## Instruction
Below are the records. Retype exactly the lines between the lines holding "camera: 60 degrees left, 10 degrees up" and "(768, 219) = (94, 249): none -> purple pawn", inclusive.

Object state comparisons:
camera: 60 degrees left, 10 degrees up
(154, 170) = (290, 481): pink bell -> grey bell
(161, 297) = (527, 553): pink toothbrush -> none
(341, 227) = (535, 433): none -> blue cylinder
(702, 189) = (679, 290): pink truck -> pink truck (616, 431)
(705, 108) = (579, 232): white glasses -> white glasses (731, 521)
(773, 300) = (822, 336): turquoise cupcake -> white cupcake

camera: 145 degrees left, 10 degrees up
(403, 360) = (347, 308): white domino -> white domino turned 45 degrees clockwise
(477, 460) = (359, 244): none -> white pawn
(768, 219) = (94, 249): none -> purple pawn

...

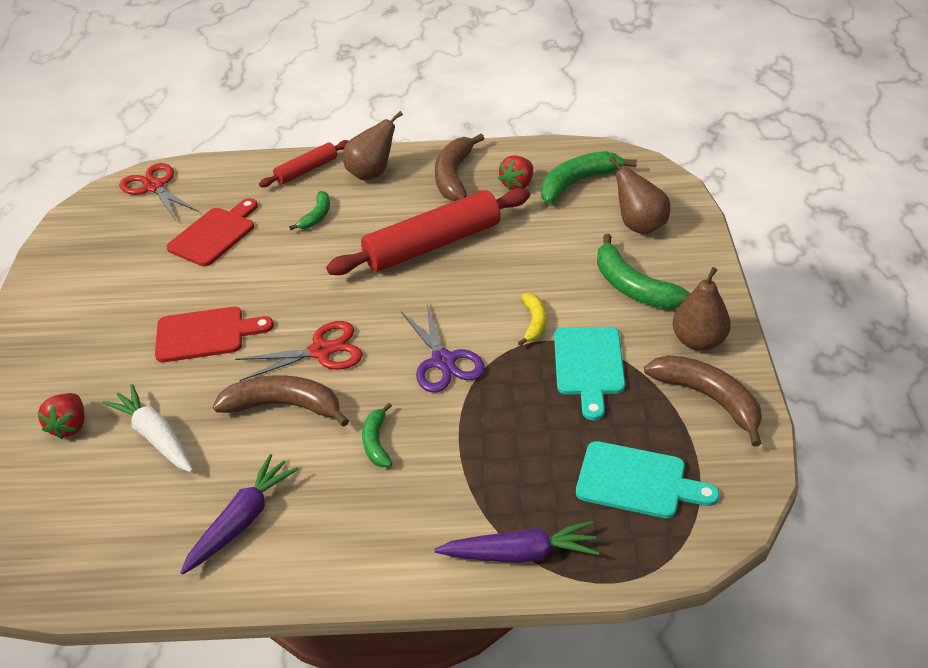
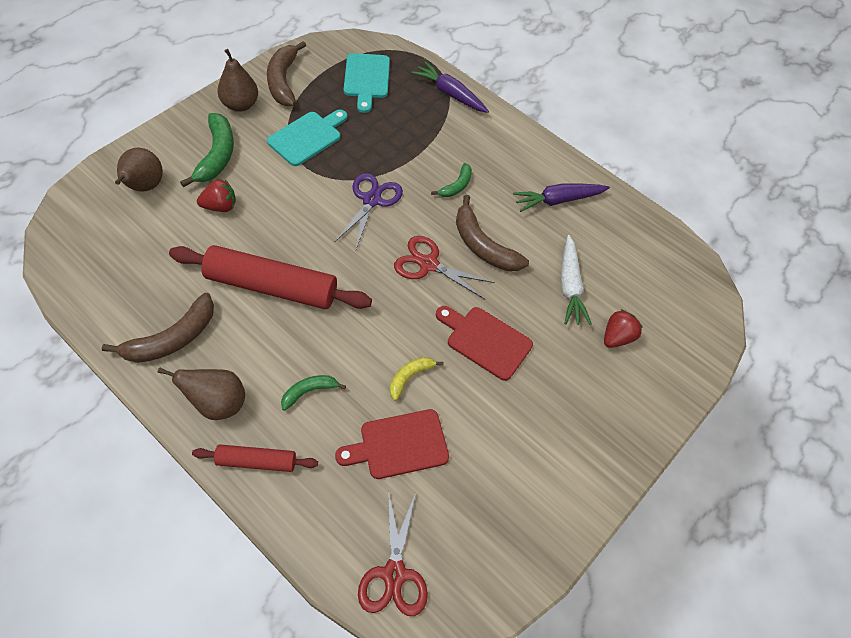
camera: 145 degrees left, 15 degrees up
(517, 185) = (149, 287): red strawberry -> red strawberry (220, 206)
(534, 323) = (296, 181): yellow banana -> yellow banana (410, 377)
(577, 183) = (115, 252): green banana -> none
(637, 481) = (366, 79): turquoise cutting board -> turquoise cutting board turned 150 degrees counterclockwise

## Written answer
camera: 60 degrees left, 10 degrees up
(154, 170) = (290, 481): pink bell -> grey bell
(161, 297) = (527, 553): pink toothbrush -> none
(341, 227) = (535, 433): none -> blue cylinder
(702, 189) = (679, 290): pink truck -> pink truck (616, 431)
(705, 108) = (579, 232): white glasses -> white glasses (731, 521)
(773, 300) = (822, 336): turquoise cupcake -> white cupcake

camera: 145 degrees left, 10 degrees up
(403, 360) = (347, 308): white domino -> white domino turned 45 degrees clockwise
(477, 460) = (359, 244): none -> white pawn
(768, 219) = (94, 249): none -> purple pawn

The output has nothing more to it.